DATA SEGMENT >>
=-=-=

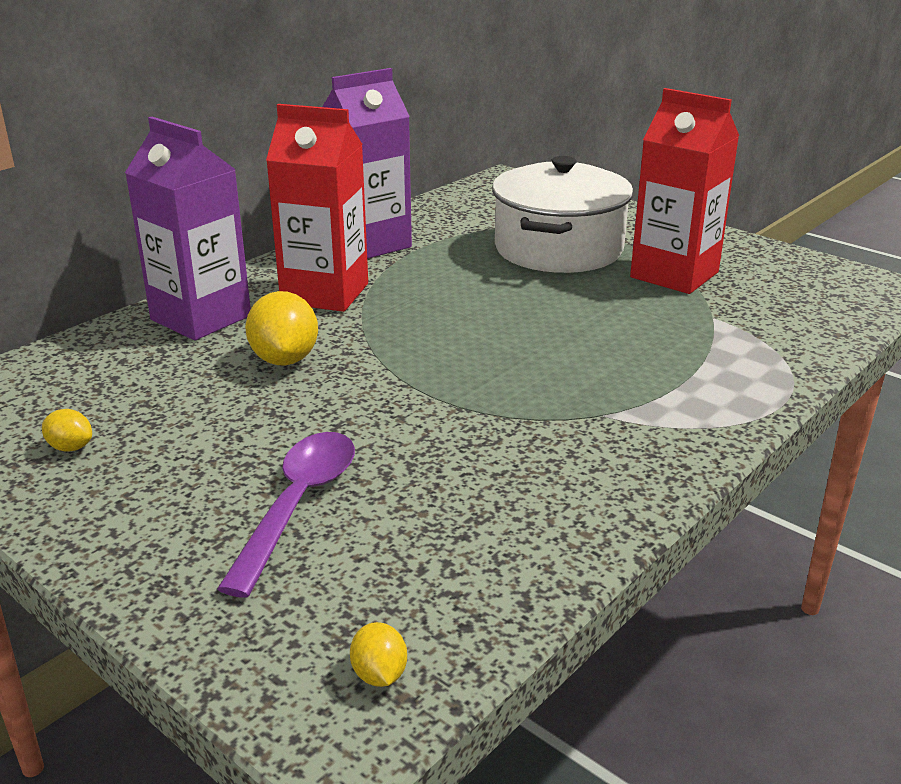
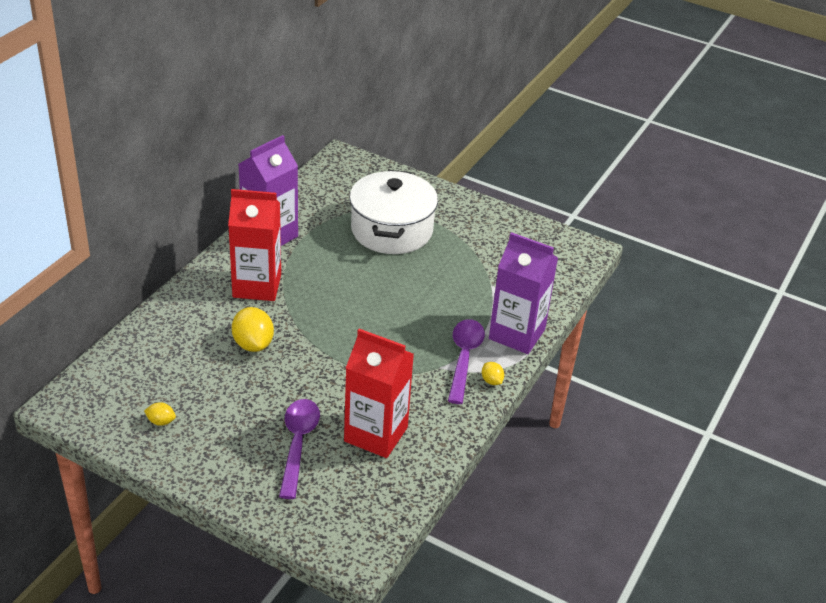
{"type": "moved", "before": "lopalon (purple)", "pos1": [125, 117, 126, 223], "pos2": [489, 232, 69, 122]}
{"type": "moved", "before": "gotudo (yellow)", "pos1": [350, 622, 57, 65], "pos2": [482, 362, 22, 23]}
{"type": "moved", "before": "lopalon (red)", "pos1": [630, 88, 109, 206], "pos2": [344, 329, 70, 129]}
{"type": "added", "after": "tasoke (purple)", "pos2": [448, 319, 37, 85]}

=-=-=

WHAT TO WORK ON >> After you work out how many lines in the material hold the word "purple", please respond with that number alone.

SOLUTION TO THE PROBLEM >> 2